───── SOURCE INFORMATION ─────
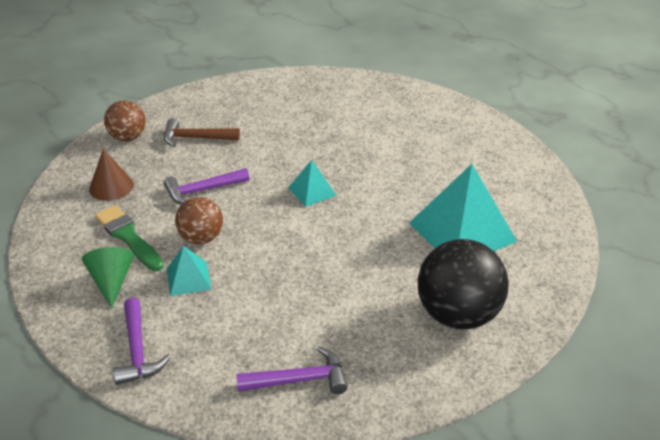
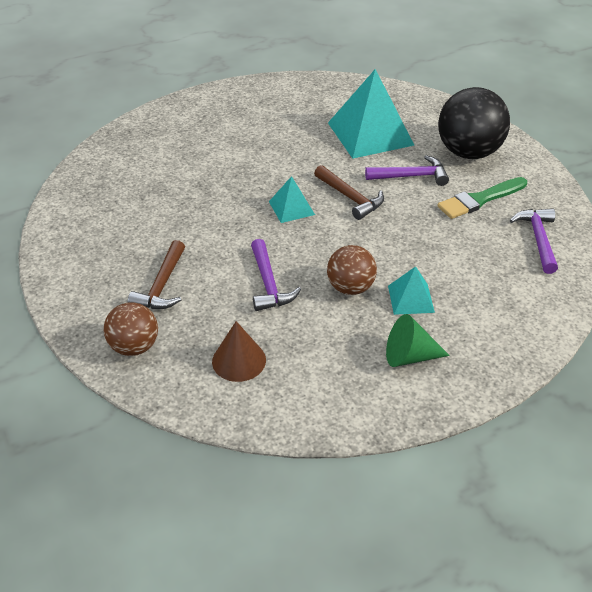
camera: 80 degrees left, 5 degrees up
green brush [95,205,164,271] -> green brush moved to [437,177,527,219]
purple hammer [113,298,171,385] -> purple hammer moved to [365,155,449,186]
none -> brown hammer [314,165,384,220]

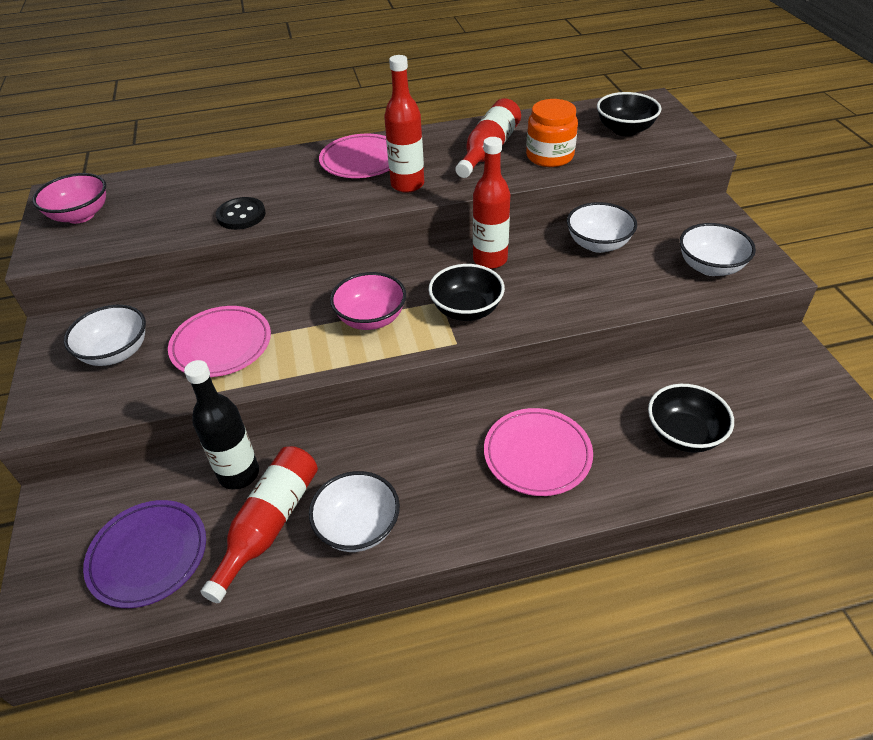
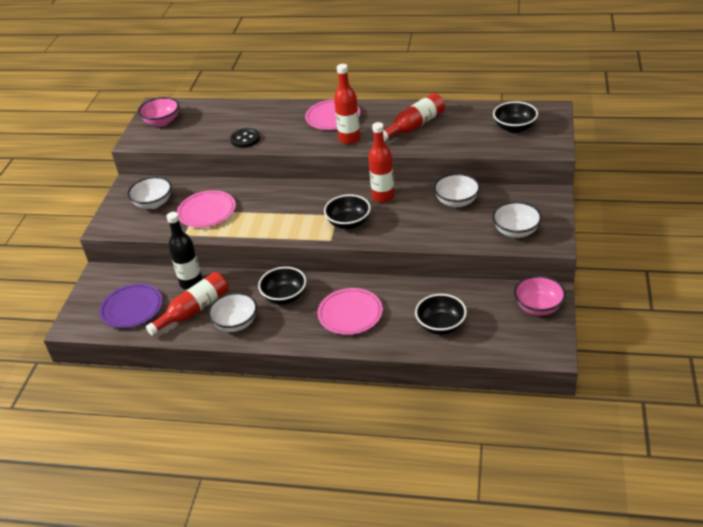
camera: 25 degrees right, 5 degrees down
pink bowl [330,272,406,330] -> pink bowl moved to [514,275,566,315]
orange jar [526,99,578,167] -> none
none -> black bowl [258,267,306,304]

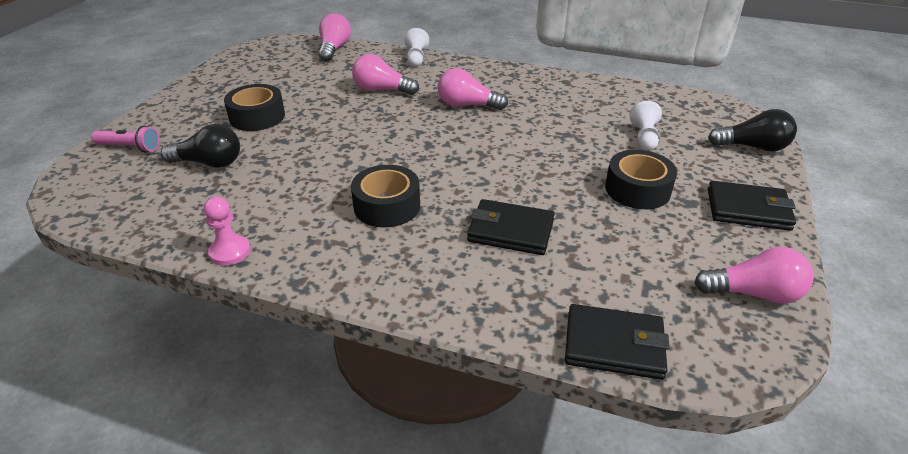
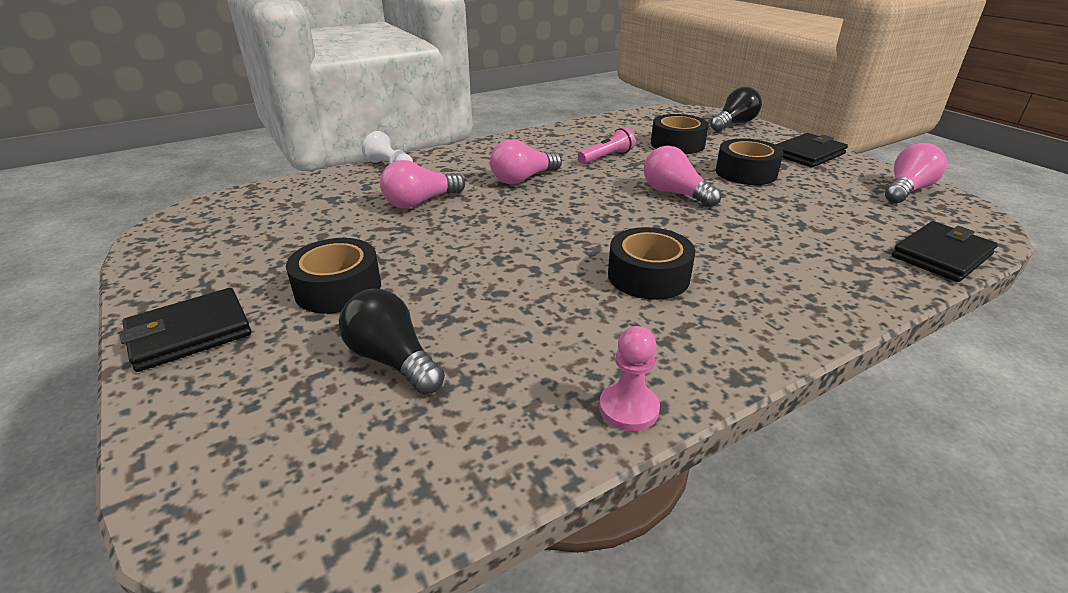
camera: 50 degrees left, 5 degrees down
pink flashlight [91,126,160,152] -> pink flashlight moved to [578,127,635,164]
black light bulb [161,124,240,168] -> black light bulb turned 90 degrees counterclockwise [339,289,445,395]
pink light bulb [319,13,351,62] -> pink light bulb moved to [644,146,721,207]
black wallet [467,199,554,255] -> black wallet moved to [120,288,251,372]
white pawn [629,101,662,151] -> black tape [651,114,709,154]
─────
(DIRECTIONS): Restate the data word for word while omitting each picture.

(FINAL ANSWER):
camera: 80 degrees left, 5 degrees up
green brush [95,205,164,271] -> green brush moved to [437,177,527,219]
purple hammer [113,298,171,385] -> purple hammer moved to [365,155,449,186]
none -> brown hammer [314,165,384,220]

camera: 25 degrees right, 5 degrees down
pink bowl [330,272,406,330] -> pink bowl moved to [514,275,566,315]
orange jar [526,99,578,167] -> none
none -> black bowl [258,267,306,304]

camera: 50 degrees left, 5 degrees down
pink flashlight [91,126,160,152] -> pink flashlight moved to [578,127,635,164]
black light bulb [161,124,240,168] -> black light bulb turned 90 degrees counterclockwise [339,289,445,395]
pink light bulb [319,13,351,62] -> pink light bulb moved to [644,146,721,207]
black wallet [467,199,554,255] -> black wallet moved to [120,288,251,372]
white pawn [629,101,662,151] -> black tape [651,114,709,154]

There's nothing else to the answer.